[Scene change data]
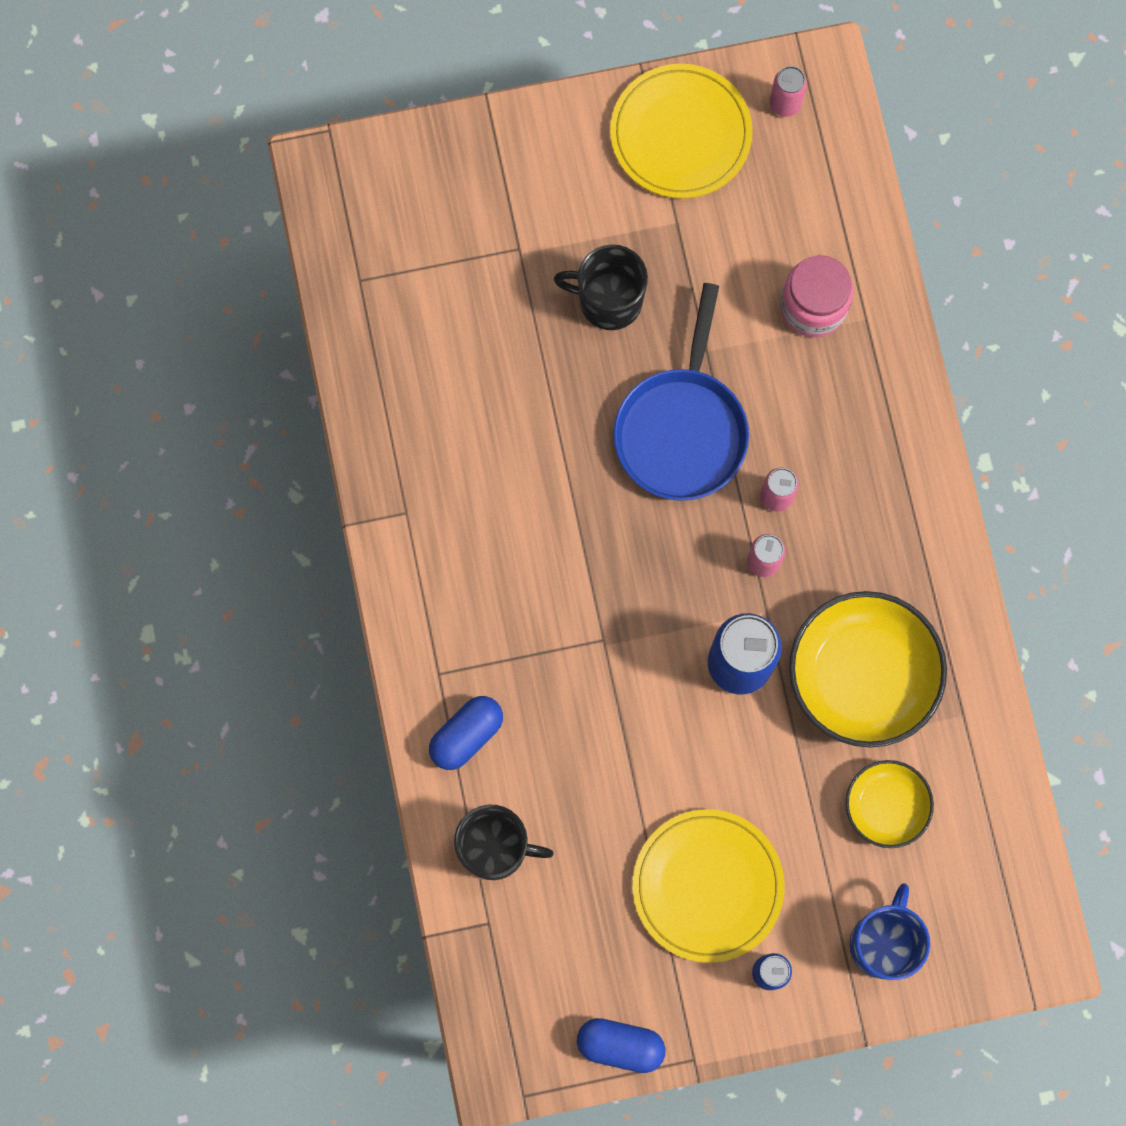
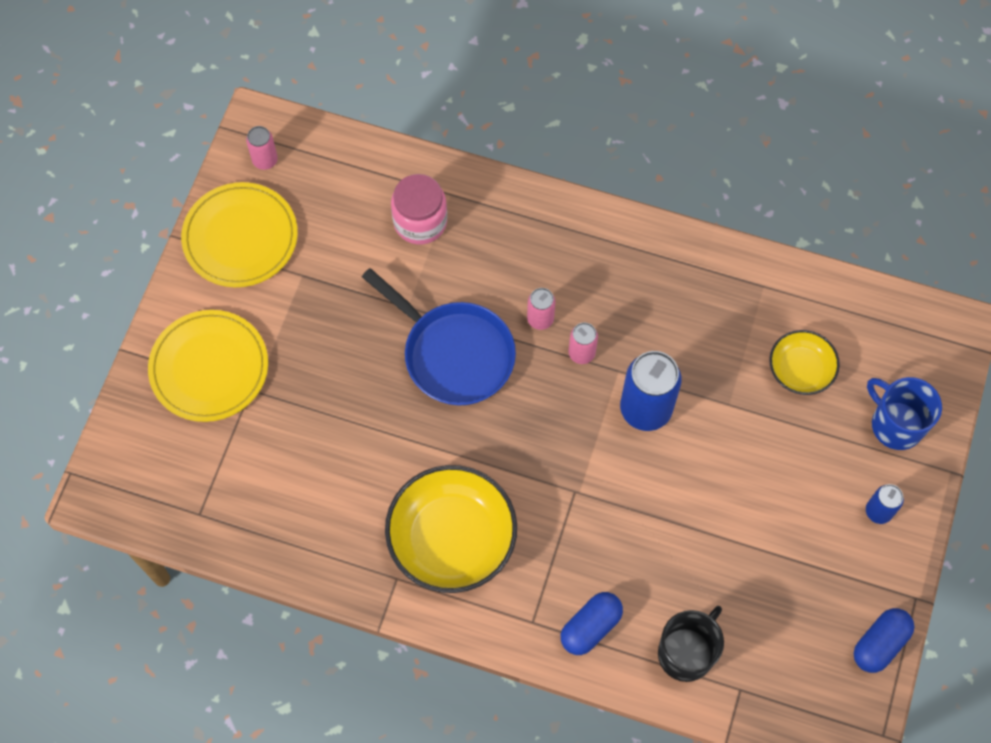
camera: 60 degrees left, 10 degrees down
blue capsule [429,696,503,770] -> blue capsule turned 60 degrees clockwise [561,592,623,655]
black mug [554,244,648,330] -> none
yellow plate [633,809,784,963] -> yellow plate moved to [148,310,268,422]
yellow bowl [789,591,947,748] -> yellow bowl moved to [385,465,517,593]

## EXERCISE OBJECTIVE
Begin with the line that contains "blue capsule [429,696,503,770]" and end with the last line of the data. Repeat those two lines and all between them exactly.

## PROBLEM SOLUTION
blue capsule [429,696,503,770] -> blue capsule turned 60 degrees clockwise [561,592,623,655]
black mug [554,244,648,330] -> none
yellow plate [633,809,784,963] -> yellow plate moved to [148,310,268,422]
yellow bowl [789,591,947,748] -> yellow bowl moved to [385,465,517,593]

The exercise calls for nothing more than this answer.